**Your objective**
Through the line with "pink brush [440,225,533,275]" and starting from the first line, return the records below word for word, with pictures left out.

Colored object listings:
════════════════
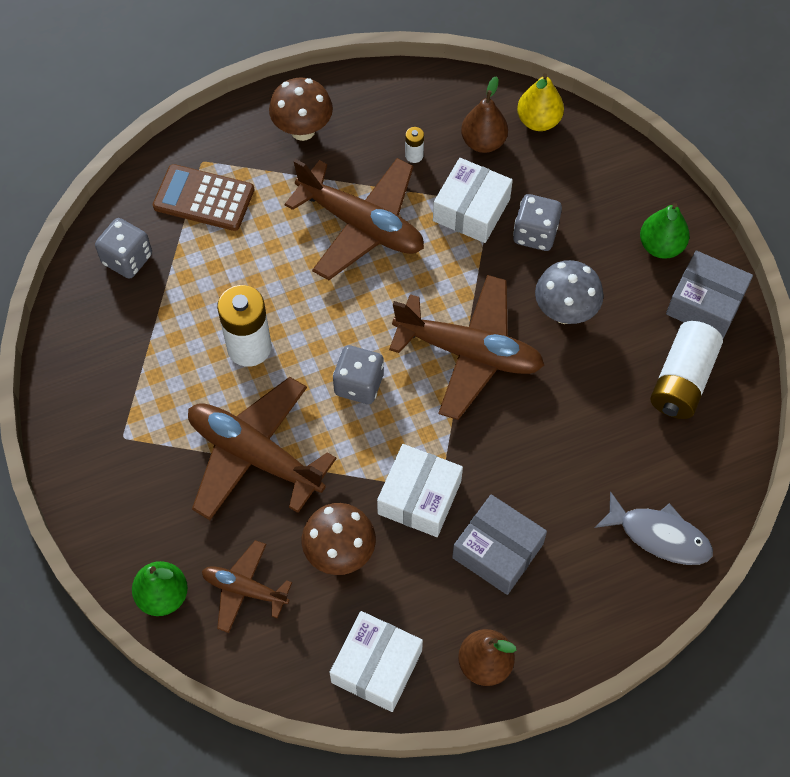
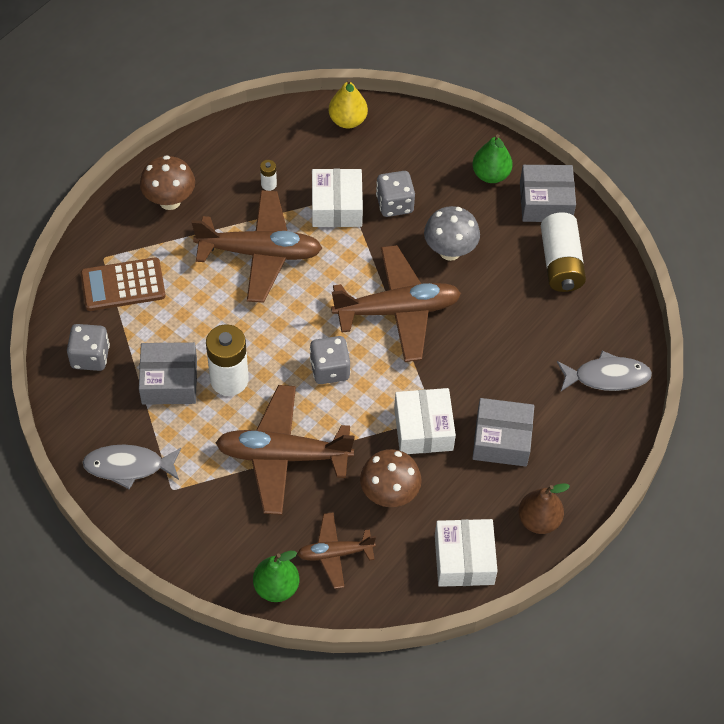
camera: 30 degrees left, 5 degrees down
brown pear [461,76,508,153] -> none
none -> grey fish [83,444,181,490]
none -> grey box [139,342,197,405]

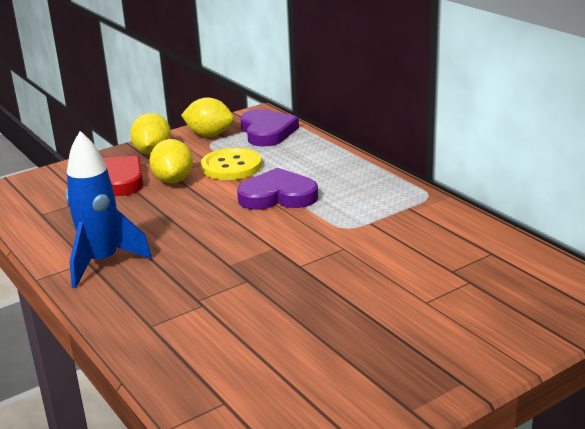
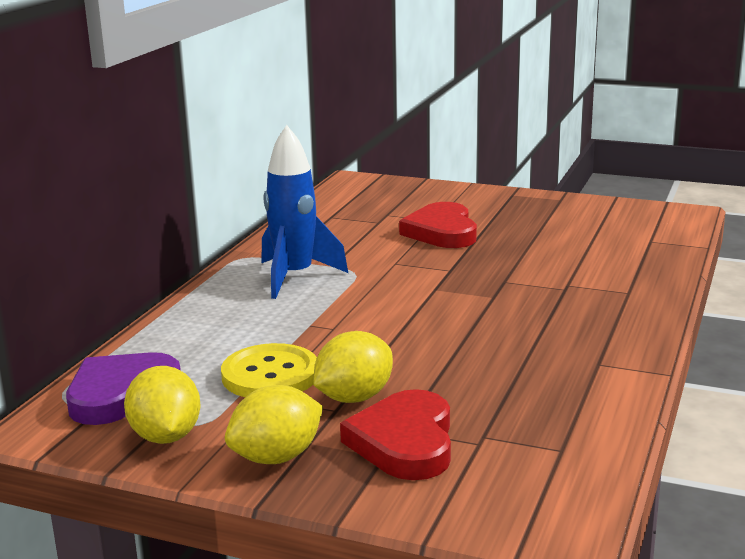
camera: 125 degrees left, 5 degrees down
blue rocket [65,131,152,288] -> blue rocket moved to [261,125,348,299]
purple heart [237,168,318,210] -> none
none -> red heart [399,202,477,248]

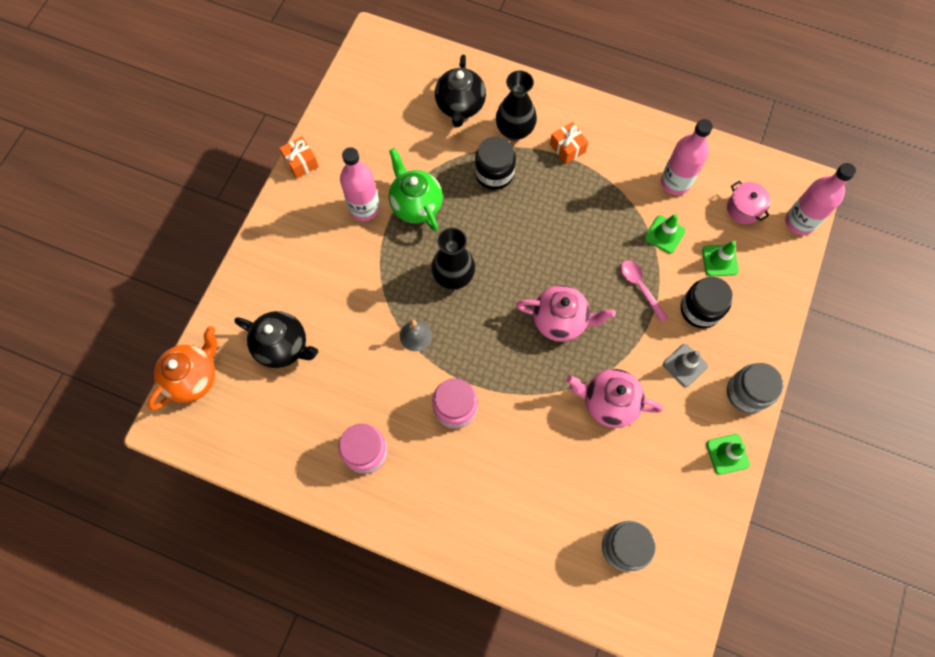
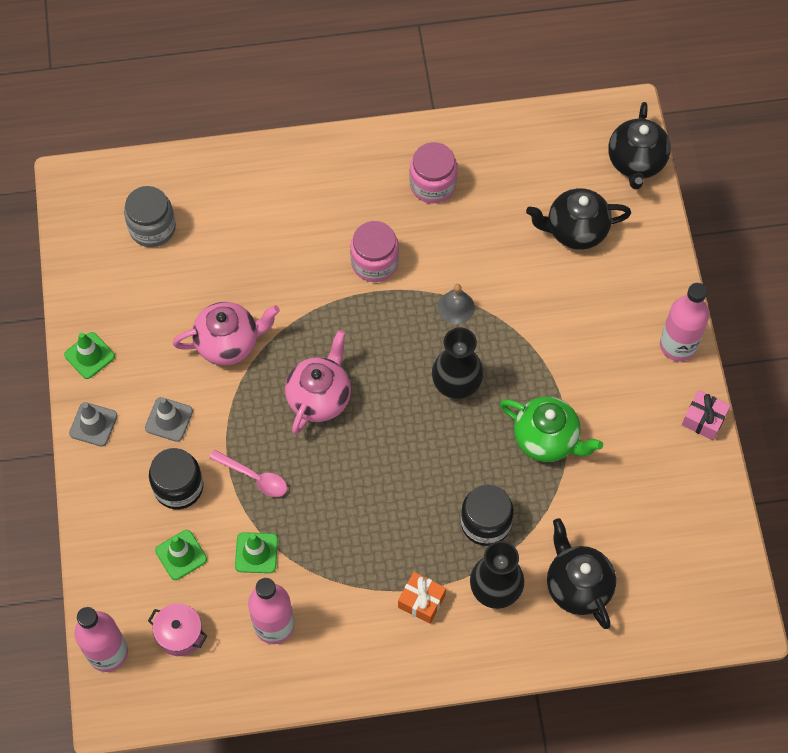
camera: 150 degrees right, 5 degrees down
orange teapot [147,326,217,410] -> black teapot [608,102,671,189]
orange gift [280,136,319,179] -> pink gift [682,390,731,440]
pink bottle [340,147,380,221] -> pink bottle moved to [660,283,709,362]
pink teapot [516,285,616,342] -> pink teapot turned 135 degrees clockwise [285,330,351,434]
grey jar [727,363,784,414] -> grey traffic cone [69,402,118,446]

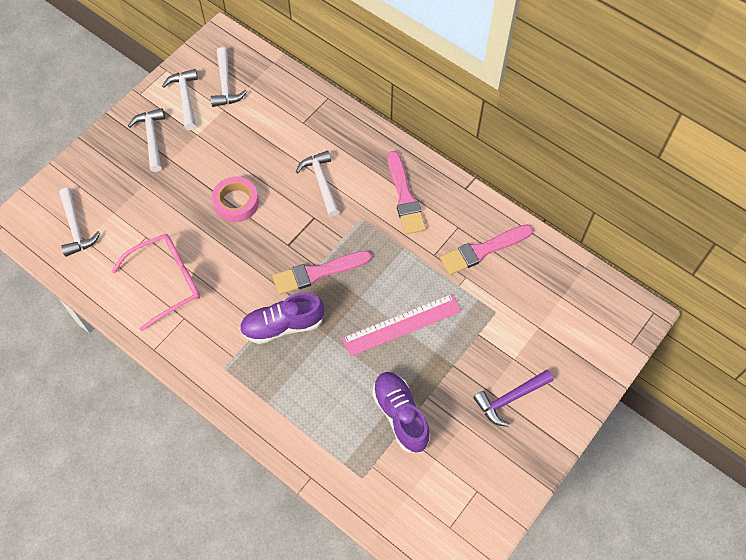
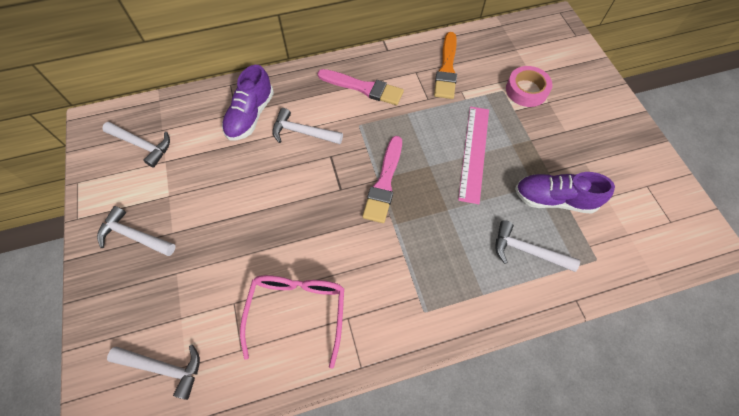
camera: 55 degrees left, 0 degrees up
white hammer [162,69,198,130] -> white hammer moved to [495,220,580,272]
pink tape [212,177,259,222] -> pink tape moved to [506,66,552,107]
purple shoe [239,293,324,344] -> purple shoe moved to [222,65,274,141]
pink brush [440,225,533,275] -> orange brush [434,32,457,99]
purple hammer [473,370,553,427] -> none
════════════════
**Answer space**
camera: 30 degrees left, 5 degrees down
brown pear [461,76,508,153] -> none
none -> grey fish [83,444,181,490]
none -> grey box [139,342,197,405]

camera: 125 degrees left, 5 degrees down
blue rocket [65,131,152,288] -> blue rocket moved to [261,125,348,299]
purple heart [237,168,318,210] -> none
none -> red heart [399,202,477,248]

camera: 150 degrees right, 5 degrees down
orange teapot [147,326,217,410] -> black teapot [608,102,671,189]
orange gift [280,136,319,179] -> pink gift [682,390,731,440]
pink bottle [340,147,380,221] -> pink bottle moved to [660,283,709,362]
pink teapot [516,285,616,342] -> pink teapot turned 135 degrees clockwise [285,330,351,434]
grey jar [727,363,784,414] -> grey traffic cone [69,402,118,446]

camera: 55 degrees left, 0 degrees up
white hammer [162,69,198,130] -> white hammer moved to [495,220,580,272]
pink tape [212,177,259,222] -> pink tape moved to [506,66,552,107]
purple shoe [239,293,324,344] -> purple shoe moved to [222,65,274,141]
pink brush [440,225,533,275] -> orange brush [434,32,457,99]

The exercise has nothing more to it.